**Task to carry out**
Looking at the entries below, state how many lines contain the word "blue". Give the number alone.
▶
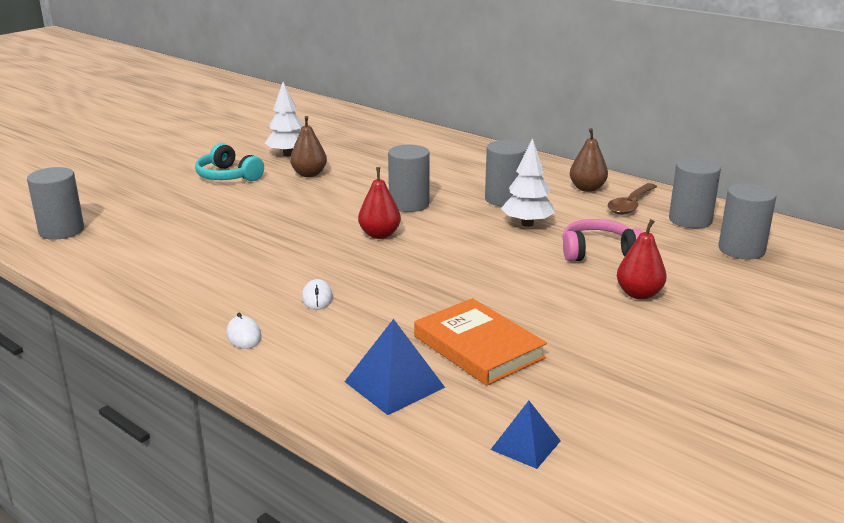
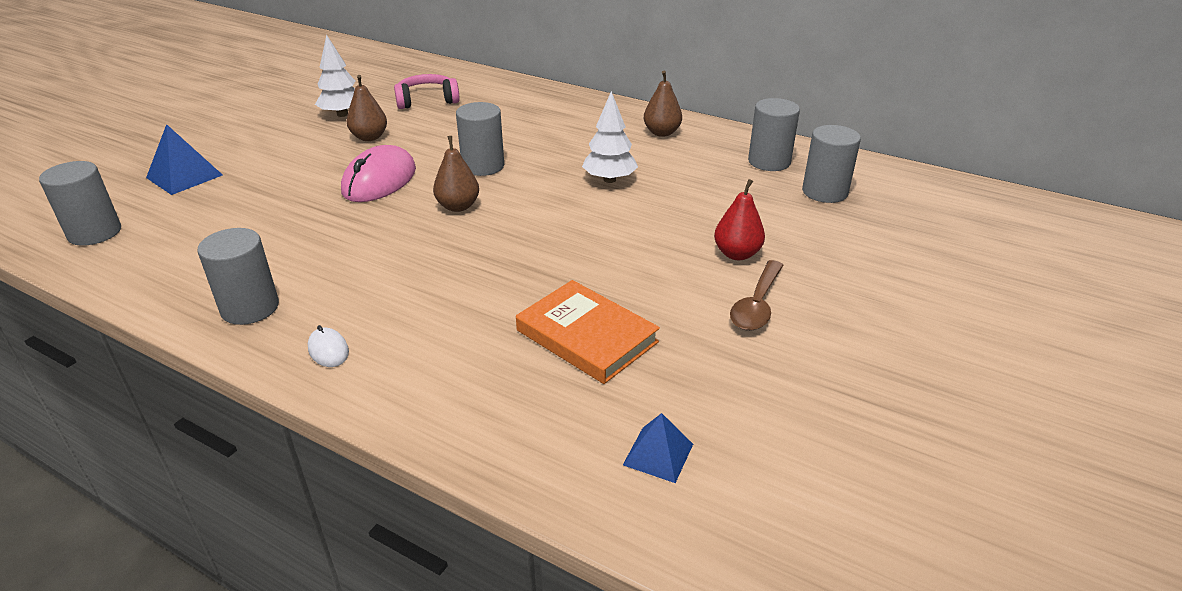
camera: 10 degrees left, 10 degrees up
(228, 176) = (279, 146): turquoise headphones -> none
(312, 209) = (379, 181): none -> pink mouse
(317, 298) = (403, 292): white mouse -> none
(379, 235) = (458, 206): red pear -> brown pear
(394, 384) = (505, 394): blue pyramid -> blue pyramid (184, 176)
(504, 199) = (581, 152): grey cylinder -> grey cylinder (250, 308)
(598, 252) = (687, 207): pink headphones -> pink headphones (427, 100)
(630, 205) = (708, 148): brown spoon -> brown spoon (757, 305)

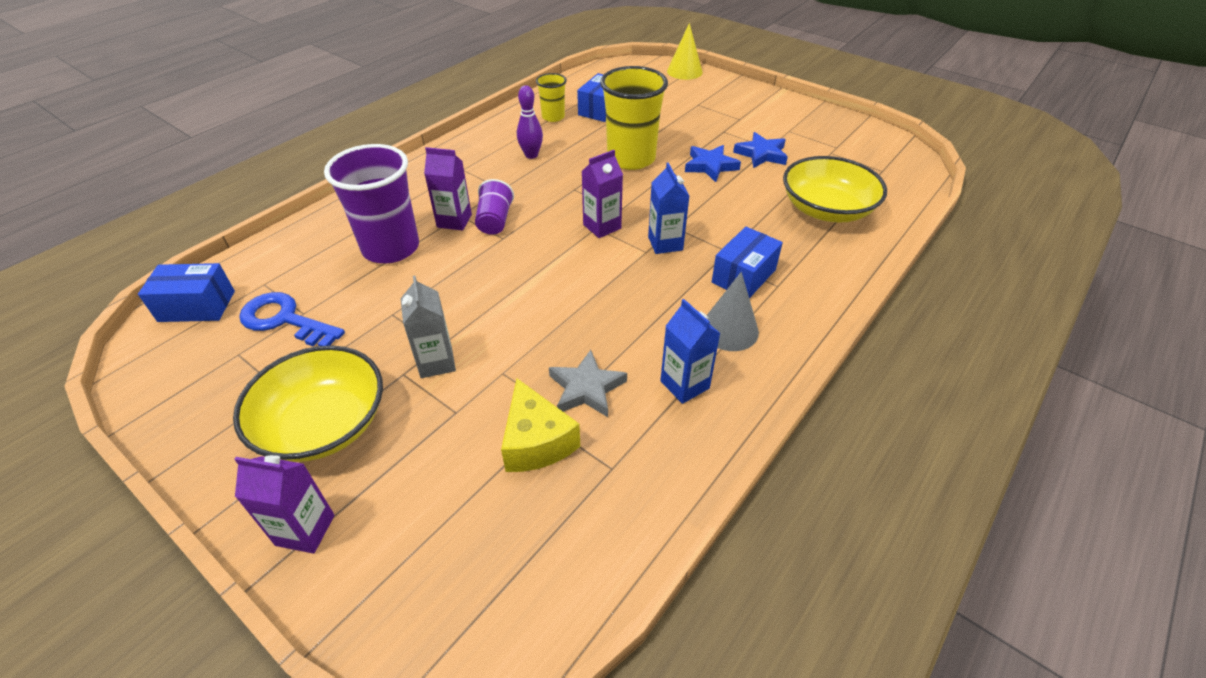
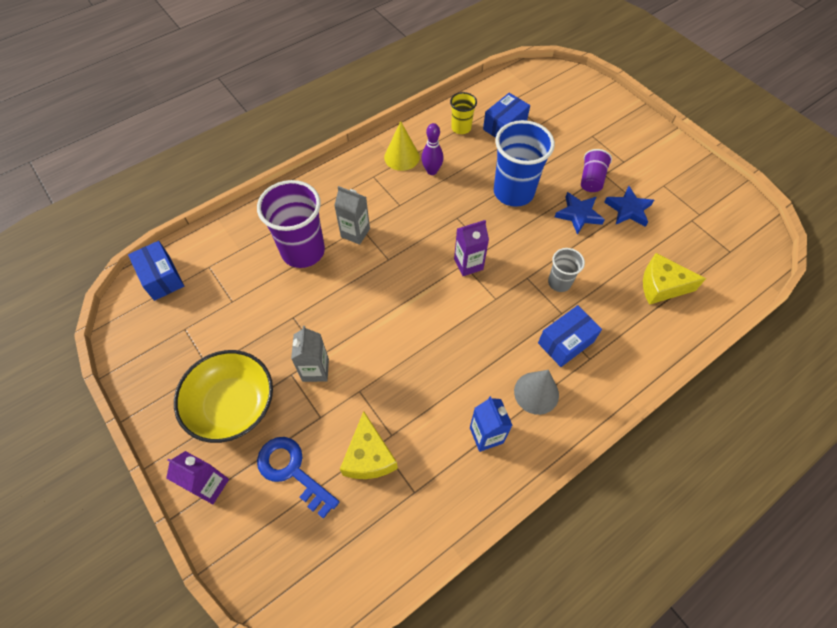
camera: 15 degrees right, 15 degrees up
(197, 306) = (162, 278): blue box -> blue box turned 45 degrees clockwise
(285, 320) = (219, 305): blue key -> blue key (292, 471)
(454, 221) = (355, 233): purple carton -> grey carton
(495, 221) = (386, 240): purple cup -> purple cup (591, 179)
(586, 388) = (414, 420): grey star -> none
(631, 159) = (513, 192): yellow cup -> blue cup
(665, 243) = (513, 294): blue carton -> none
(684, 71) = (594, 90): yellow cone -> yellow cone (401, 157)
(713, 225) = (559, 282): none -> grey cup
(826, 209) = (661, 286): yellow bowl -> yellow cheese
◀
**Answer area**
5